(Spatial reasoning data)
╭──

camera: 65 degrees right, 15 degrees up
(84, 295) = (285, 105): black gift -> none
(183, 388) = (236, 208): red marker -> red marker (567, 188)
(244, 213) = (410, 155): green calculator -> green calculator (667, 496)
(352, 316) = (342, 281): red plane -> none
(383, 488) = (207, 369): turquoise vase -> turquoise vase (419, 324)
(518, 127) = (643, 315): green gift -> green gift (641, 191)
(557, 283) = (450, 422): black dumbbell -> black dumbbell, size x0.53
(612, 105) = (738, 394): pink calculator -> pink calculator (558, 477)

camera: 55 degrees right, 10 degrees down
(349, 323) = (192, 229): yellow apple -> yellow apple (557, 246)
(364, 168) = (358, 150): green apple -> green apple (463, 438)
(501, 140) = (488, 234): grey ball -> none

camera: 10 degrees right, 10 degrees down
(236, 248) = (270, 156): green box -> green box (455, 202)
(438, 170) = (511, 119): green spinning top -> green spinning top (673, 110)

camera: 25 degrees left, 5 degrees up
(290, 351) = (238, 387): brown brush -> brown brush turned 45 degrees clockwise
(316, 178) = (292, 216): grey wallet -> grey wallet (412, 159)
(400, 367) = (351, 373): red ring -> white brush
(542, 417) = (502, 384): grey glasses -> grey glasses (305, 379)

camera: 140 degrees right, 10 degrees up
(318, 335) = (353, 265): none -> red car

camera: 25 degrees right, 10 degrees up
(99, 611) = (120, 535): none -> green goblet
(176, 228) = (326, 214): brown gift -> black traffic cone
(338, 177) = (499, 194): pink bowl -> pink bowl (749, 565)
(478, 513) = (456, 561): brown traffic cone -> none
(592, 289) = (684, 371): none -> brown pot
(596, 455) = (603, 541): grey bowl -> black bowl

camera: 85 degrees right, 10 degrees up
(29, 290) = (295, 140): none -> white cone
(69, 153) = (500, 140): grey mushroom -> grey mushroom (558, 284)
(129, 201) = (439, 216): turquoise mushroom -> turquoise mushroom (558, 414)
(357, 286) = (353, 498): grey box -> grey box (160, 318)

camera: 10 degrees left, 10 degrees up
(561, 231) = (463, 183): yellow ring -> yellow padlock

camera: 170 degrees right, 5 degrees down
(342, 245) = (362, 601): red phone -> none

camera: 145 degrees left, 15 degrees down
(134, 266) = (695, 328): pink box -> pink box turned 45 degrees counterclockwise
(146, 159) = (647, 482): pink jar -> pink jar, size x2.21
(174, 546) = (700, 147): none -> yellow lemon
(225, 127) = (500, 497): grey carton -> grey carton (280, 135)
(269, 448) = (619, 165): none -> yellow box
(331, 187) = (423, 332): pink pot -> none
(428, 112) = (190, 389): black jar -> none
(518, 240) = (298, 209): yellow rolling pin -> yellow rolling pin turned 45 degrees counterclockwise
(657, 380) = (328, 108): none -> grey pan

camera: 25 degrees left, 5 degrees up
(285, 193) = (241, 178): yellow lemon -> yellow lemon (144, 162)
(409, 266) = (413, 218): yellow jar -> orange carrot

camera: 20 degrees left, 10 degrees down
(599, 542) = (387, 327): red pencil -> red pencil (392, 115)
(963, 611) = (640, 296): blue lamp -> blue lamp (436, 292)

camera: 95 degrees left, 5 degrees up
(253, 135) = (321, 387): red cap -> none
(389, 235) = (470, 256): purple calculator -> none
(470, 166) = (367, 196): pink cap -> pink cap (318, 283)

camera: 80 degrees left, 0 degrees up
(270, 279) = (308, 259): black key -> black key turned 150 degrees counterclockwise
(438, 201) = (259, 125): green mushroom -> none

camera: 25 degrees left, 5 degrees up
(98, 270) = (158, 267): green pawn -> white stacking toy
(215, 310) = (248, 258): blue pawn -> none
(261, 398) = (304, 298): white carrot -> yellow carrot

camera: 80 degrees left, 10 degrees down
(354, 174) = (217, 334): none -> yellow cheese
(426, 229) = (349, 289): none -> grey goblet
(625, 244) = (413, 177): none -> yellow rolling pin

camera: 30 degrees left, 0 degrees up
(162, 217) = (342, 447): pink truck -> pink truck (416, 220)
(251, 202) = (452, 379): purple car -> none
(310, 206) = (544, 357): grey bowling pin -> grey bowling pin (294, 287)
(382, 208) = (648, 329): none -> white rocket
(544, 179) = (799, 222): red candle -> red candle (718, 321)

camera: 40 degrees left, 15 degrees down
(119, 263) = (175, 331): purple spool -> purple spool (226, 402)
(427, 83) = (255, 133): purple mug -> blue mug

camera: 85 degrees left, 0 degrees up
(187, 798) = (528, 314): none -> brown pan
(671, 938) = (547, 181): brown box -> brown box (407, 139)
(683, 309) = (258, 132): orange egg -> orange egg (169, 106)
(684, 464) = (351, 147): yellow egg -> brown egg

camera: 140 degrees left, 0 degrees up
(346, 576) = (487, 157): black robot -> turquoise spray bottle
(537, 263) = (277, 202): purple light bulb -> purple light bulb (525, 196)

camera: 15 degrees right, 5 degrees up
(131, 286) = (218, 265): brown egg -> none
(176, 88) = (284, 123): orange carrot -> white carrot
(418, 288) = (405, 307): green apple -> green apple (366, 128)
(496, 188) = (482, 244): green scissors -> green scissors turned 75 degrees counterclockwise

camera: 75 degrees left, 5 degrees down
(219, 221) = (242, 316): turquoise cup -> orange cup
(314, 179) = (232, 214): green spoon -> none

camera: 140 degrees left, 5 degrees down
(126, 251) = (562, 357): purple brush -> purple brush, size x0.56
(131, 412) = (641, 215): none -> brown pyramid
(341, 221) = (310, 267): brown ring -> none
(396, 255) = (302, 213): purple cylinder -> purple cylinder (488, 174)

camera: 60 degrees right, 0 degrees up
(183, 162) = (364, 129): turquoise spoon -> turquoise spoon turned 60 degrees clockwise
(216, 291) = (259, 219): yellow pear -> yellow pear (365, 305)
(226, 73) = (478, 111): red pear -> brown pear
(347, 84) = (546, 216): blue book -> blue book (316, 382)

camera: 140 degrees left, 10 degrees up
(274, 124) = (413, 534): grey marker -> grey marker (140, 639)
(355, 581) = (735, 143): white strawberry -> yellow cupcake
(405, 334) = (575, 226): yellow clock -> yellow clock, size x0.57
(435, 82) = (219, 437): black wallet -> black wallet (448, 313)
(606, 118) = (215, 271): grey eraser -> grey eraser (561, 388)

╰──

Both the first line of the data above and the line with "camera: 10 degrees right, 10 degrees down" must be included; please return exactly those lines and the ones between them.

camera: 65 degrees right, 15 degrees up
(84, 295) = (285, 105): black gift -> none
(183, 388) = (236, 208): red marker -> red marker (567, 188)
(244, 213) = (410, 155): green calculator -> green calculator (667, 496)
(352, 316) = (342, 281): red plane -> none
(383, 488) = (207, 369): turquoise vase -> turquoise vase (419, 324)
(518, 127) = (643, 315): green gift -> green gift (641, 191)
(557, 283) = (450, 422): black dumbbell -> black dumbbell, size x0.53
(612, 105) = (738, 394): pink calculator -> pink calculator (558, 477)

camera: 55 degrees right, 10 degrees down
(349, 323) = (192, 229): yellow apple -> yellow apple (557, 246)
(364, 168) = (358, 150): green apple -> green apple (463, 438)
(501, 140) = (488, 234): grey ball -> none

camera: 10 degrees right, 10 degrees down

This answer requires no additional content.